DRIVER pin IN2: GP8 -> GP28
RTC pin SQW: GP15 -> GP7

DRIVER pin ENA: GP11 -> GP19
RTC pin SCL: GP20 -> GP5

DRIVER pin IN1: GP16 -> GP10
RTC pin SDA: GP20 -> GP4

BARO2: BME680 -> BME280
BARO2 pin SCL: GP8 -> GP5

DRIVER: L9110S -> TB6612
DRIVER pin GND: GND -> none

==

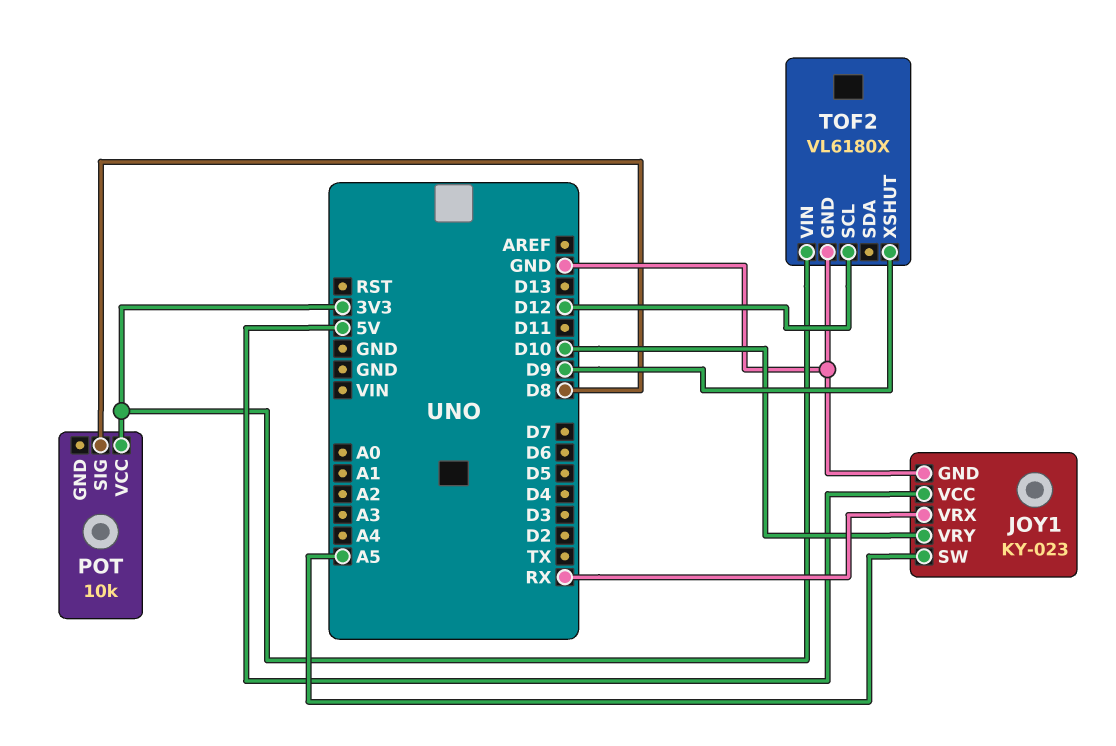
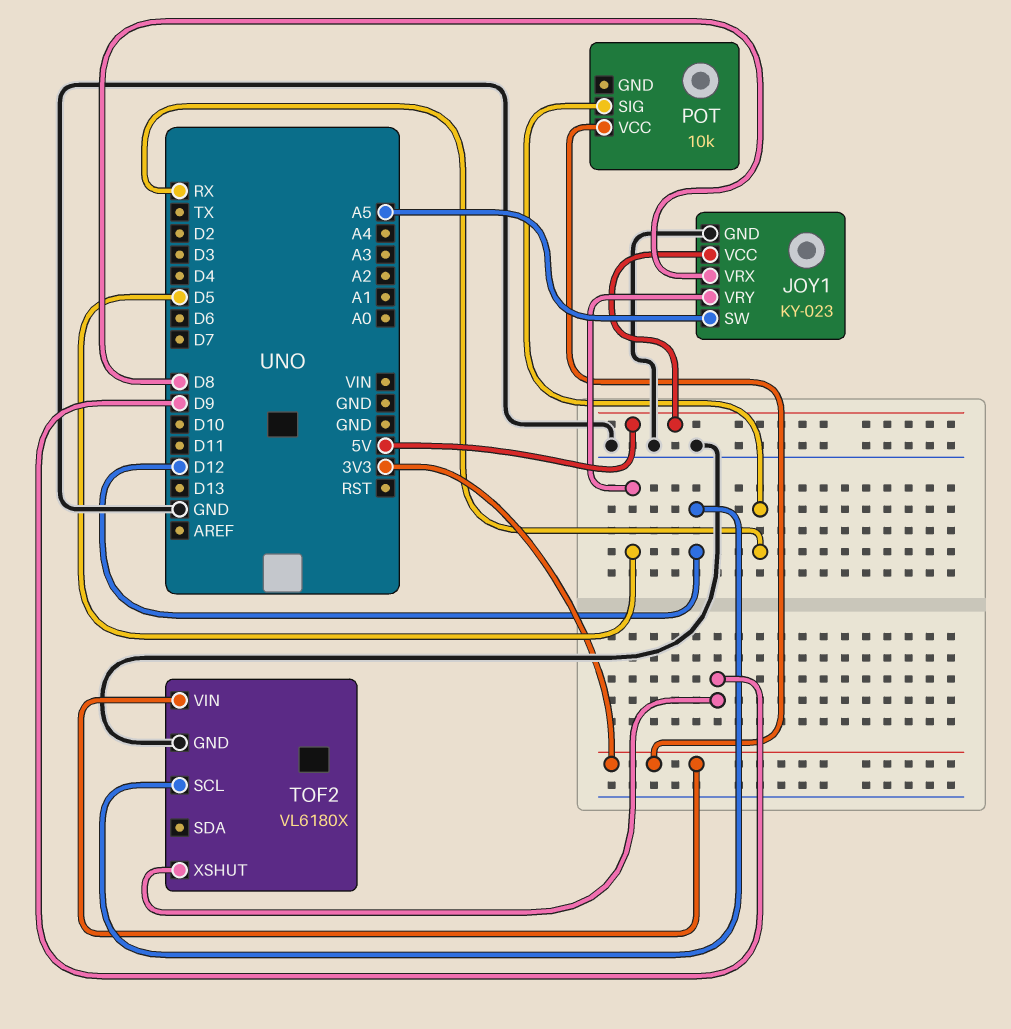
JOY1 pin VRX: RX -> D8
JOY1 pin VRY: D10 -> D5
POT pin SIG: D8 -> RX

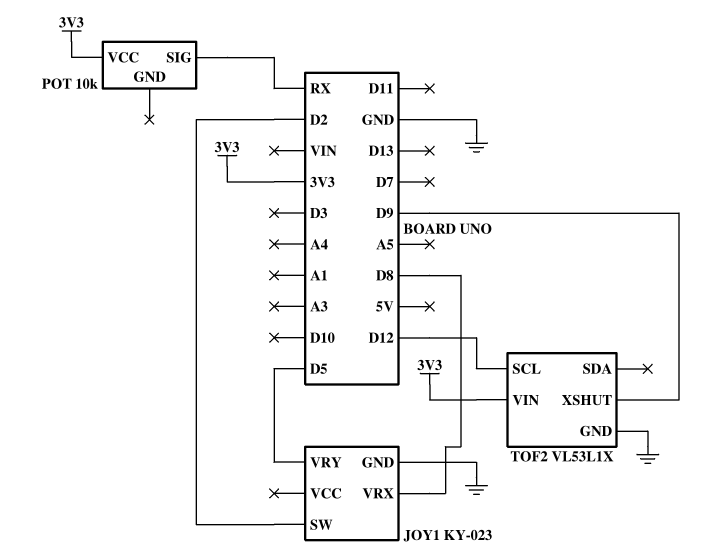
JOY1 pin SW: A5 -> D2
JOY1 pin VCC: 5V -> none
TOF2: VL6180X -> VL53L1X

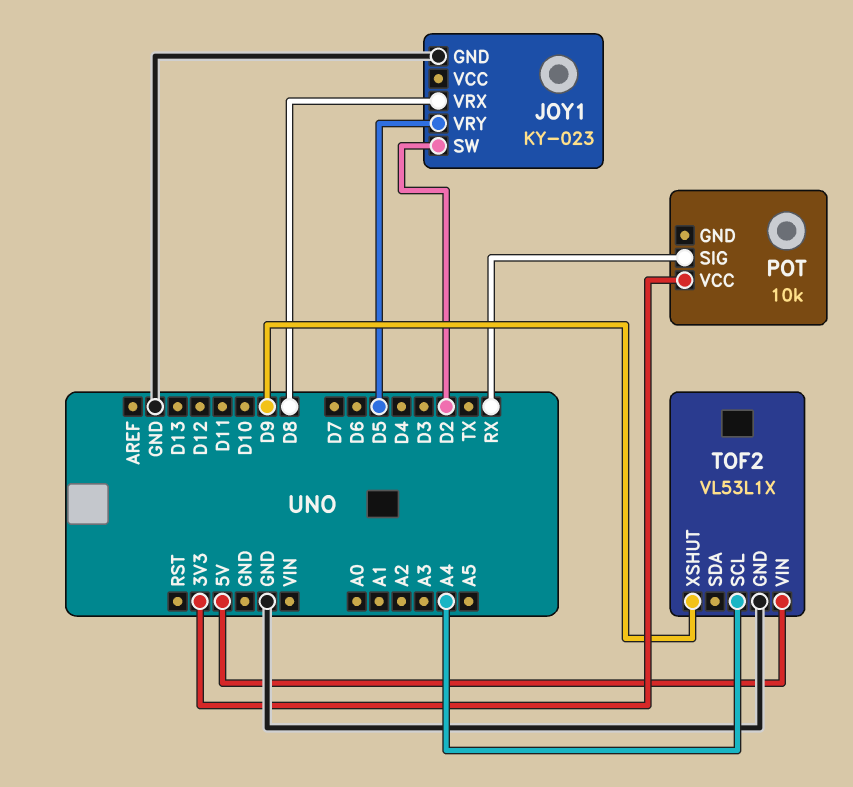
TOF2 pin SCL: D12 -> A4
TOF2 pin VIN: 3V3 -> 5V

[Your assignment] What you give back should be exactly the lines of the data above from the line with "DRIVER pin IN2: GP8 -> GP28" through the line with "DRIVER pin GND: GND -> none", both of those included, and nothing more.

[Result for this exercise]
DRIVER pin IN2: GP8 -> GP28
RTC pin SQW: GP15 -> GP7

DRIVER pin ENA: GP11 -> GP19
RTC pin SCL: GP20 -> GP5

DRIVER pin IN1: GP16 -> GP10
RTC pin SDA: GP20 -> GP4

BARO2: BME680 -> BME280
BARO2 pin SCL: GP8 -> GP5

DRIVER: L9110S -> TB6612
DRIVER pin GND: GND -> none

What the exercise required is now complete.